**Assigned task:**
Instruction for the entries that follow: retype exactly the lines from the line with "building: [77,217,235,371] -> none" to the line with "building: none -> [271,169,375,283]", both included, and omit all others.

Building instance correspondences
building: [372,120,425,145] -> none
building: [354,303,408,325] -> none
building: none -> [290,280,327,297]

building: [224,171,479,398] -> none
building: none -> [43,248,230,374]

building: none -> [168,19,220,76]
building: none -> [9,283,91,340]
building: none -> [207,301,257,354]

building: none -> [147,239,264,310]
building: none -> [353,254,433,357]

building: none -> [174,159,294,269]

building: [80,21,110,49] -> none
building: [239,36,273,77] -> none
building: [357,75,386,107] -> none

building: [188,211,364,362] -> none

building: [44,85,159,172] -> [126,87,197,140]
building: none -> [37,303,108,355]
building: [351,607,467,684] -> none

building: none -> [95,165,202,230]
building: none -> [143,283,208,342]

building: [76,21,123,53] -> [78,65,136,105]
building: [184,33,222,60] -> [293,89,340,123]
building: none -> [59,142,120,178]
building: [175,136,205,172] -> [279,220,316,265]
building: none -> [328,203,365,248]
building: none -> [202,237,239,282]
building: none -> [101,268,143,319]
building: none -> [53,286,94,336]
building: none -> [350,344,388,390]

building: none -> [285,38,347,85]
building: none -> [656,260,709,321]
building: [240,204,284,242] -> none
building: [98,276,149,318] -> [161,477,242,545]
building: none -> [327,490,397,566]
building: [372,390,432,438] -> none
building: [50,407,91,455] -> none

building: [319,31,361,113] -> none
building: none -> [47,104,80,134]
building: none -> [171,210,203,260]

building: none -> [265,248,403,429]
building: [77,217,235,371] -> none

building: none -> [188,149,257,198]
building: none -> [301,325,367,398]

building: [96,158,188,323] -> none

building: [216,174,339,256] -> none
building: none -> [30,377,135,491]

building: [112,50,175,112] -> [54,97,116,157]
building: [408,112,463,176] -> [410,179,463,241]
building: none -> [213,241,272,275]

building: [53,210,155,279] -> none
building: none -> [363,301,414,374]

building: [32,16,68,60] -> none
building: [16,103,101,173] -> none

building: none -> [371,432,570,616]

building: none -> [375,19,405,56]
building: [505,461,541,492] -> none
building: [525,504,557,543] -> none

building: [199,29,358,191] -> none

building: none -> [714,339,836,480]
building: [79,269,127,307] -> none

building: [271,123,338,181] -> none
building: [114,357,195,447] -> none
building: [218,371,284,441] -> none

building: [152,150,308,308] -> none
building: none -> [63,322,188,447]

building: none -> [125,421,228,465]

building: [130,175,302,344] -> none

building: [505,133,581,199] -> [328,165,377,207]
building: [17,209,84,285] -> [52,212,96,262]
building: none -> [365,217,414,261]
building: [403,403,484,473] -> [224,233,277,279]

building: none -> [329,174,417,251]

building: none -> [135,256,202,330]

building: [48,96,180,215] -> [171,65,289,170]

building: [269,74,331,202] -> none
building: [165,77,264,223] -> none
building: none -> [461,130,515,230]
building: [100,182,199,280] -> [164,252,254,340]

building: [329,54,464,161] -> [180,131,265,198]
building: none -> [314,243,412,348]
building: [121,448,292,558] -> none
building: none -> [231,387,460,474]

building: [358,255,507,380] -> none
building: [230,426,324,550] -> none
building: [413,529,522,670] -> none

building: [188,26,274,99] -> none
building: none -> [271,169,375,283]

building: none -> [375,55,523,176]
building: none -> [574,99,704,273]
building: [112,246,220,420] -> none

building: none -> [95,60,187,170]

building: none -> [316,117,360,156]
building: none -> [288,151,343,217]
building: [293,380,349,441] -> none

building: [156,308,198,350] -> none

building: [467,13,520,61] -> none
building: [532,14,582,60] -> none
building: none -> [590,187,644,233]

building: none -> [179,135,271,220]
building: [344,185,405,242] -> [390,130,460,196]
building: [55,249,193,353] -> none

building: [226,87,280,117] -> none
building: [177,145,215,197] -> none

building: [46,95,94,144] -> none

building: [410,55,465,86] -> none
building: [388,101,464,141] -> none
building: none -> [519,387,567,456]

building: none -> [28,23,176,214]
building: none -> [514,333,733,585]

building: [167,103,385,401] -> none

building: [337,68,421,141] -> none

**Answer space:**
building: [77,217,235,371] -> none

building: none -> [188,149,257,198]
building: none -> [301,325,367,398]

building: [96,158,188,323] -> none

building: [216,174,339,256] -> none
building: none -> [30,377,135,491]

building: [112,50,175,112] -> [54,97,116,157]
building: [408,112,463,176] -> [410,179,463,241]
building: none -> [213,241,272,275]

building: [53,210,155,279] -> none
building: none -> [363,301,414,374]

building: [32,16,68,60] -> none
building: [16,103,101,173] -> none

building: none -> [371,432,570,616]

building: none -> [375,19,405,56]
building: [505,461,541,492] -> none
building: [525,504,557,543] -> none

building: [199,29,358,191] -> none

building: none -> [714,339,836,480]
building: [79,269,127,307] -> none

building: [271,123,338,181] -> none
building: [114,357,195,447] -> none
building: [218,371,284,441] -> none

building: [152,150,308,308] -> none
building: none -> [63,322,188,447]

building: none -> [125,421,228,465]

building: [130,175,302,344] -> none

building: [505,133,581,199] -> [328,165,377,207]
building: [17,209,84,285] -> [52,212,96,262]
building: none -> [365,217,414,261]
building: [403,403,484,473] -> [224,233,277,279]

building: none -> [329,174,417,251]

building: none -> [135,256,202,330]

building: [48,96,180,215] -> [171,65,289,170]

building: [269,74,331,202] -> none
building: [165,77,264,223] -> none
building: none -> [461,130,515,230]
building: [100,182,199,280] -> [164,252,254,340]

building: [329,54,464,161] -> [180,131,265,198]
building: none -> [314,243,412,348]
building: [121,448,292,558] -> none
building: none -> [231,387,460,474]

building: [358,255,507,380] -> none
building: [230,426,324,550] -> none
building: [413,529,522,670] -> none

building: [188,26,274,99] -> none
building: none -> [271,169,375,283]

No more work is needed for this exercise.